▸ THE RECORDS:
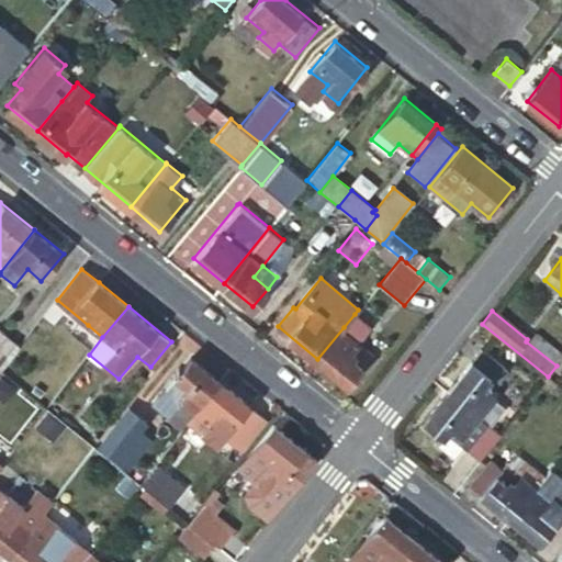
[(344,327),(317,359),(347,383),(373,352),(358,340),(370,326),(357,315),(346,329),(344,327)]
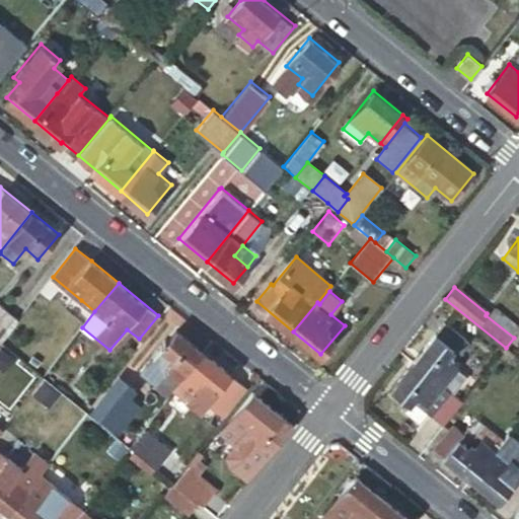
[(0,341),(2,343),(19,320),(0,304),(0,341)]
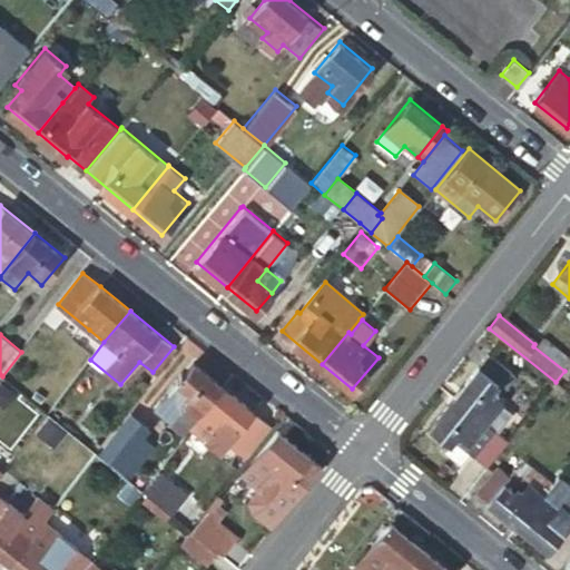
[(533,346),(564,371),(569,363),(569,360),(540,337),(534,344),(533,346)]
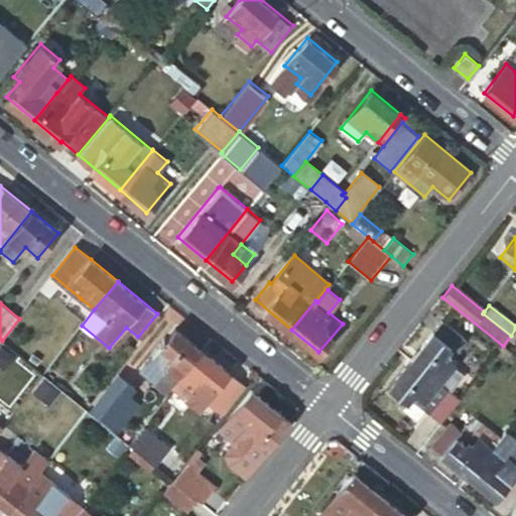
[(443,320),(412,360),(441,383),(458,364),(453,360),(468,340),(443,320)]
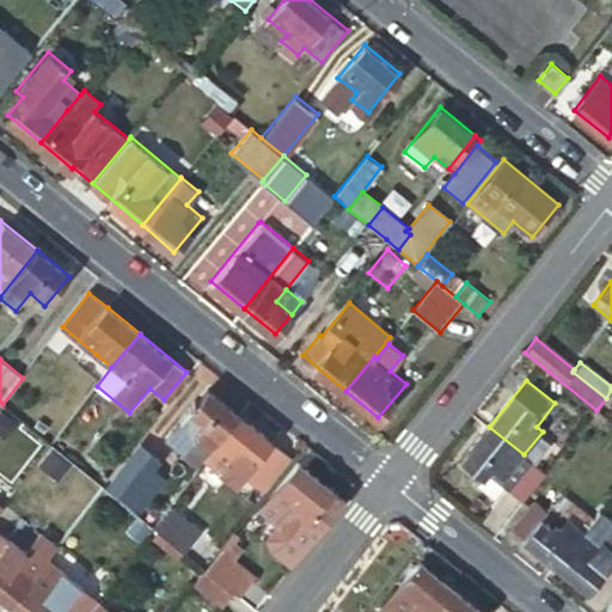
[(207,460),(242,416),(209,390),(181,424),(197,438),(183,456),(200,469),(207,460)]
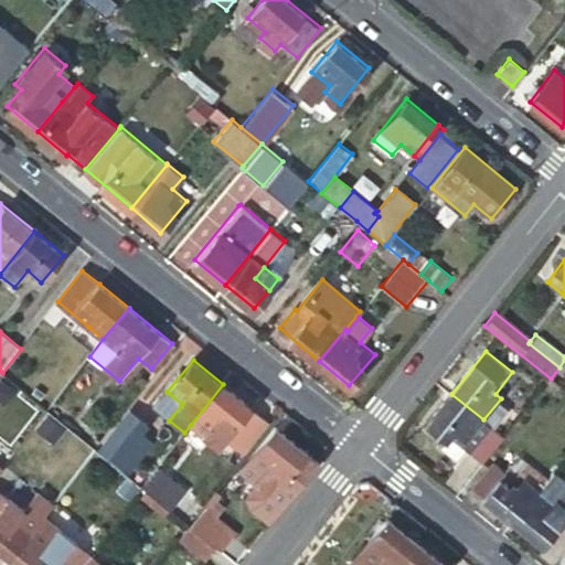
[(564,360),(560,368),(551,379),(562,388),(564,383),(564,360)]
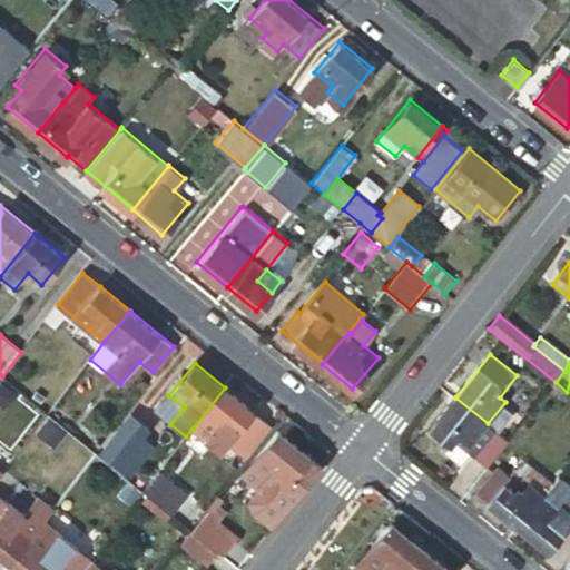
[(254,411),(225,387),(193,429),(220,452),(228,443),(247,420),(254,411)]
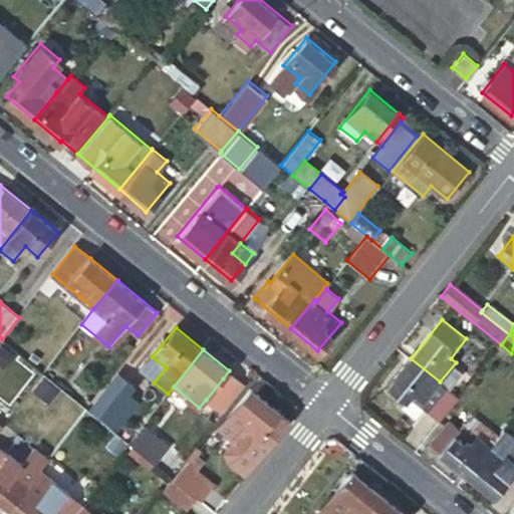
[(424,409),(440,422),(459,398),(440,381),(411,358),(388,386),(406,401),(409,397),(410,398),(424,409)]
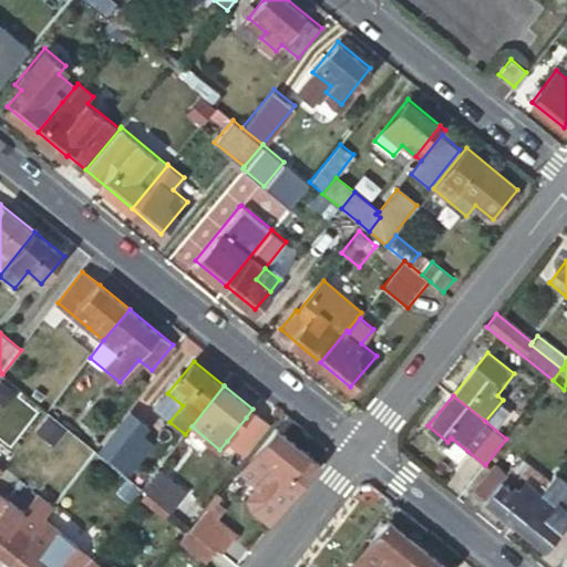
[(258,426),(246,418),(227,441),(238,451),(258,426)]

▸ ASSIGNED TASK: Output the listing above in full, exactly. No images.

▸ EXERCISE SOLUTION:
[(344,327),(317,359),(347,383),(373,352),(358,340),(370,326),(357,315),(346,329),(344,327)]
[(0,341),(2,343),(19,320),(0,304),(0,341)]
[(533,346),(564,371),(569,363),(569,360),(540,337),(534,344),(533,346)]
[(443,320),(412,360),(441,383),(458,364),(453,360),(468,340),(443,320)]
[(207,460),(242,416),(209,390),(181,424),(197,438),(183,456),(200,469),(207,460)]
[(564,360),(560,368),(551,379),(562,388),(564,383),(564,360)]
[(254,411),(225,387),(193,429),(220,452),(228,443),(247,420),(254,411)]
[(424,409),(440,422),(459,398),(440,381),(411,358),(388,386),(406,401),(409,397),(410,398),(424,409)]
[(258,426),(246,418),(227,441),(238,451),(258,426)]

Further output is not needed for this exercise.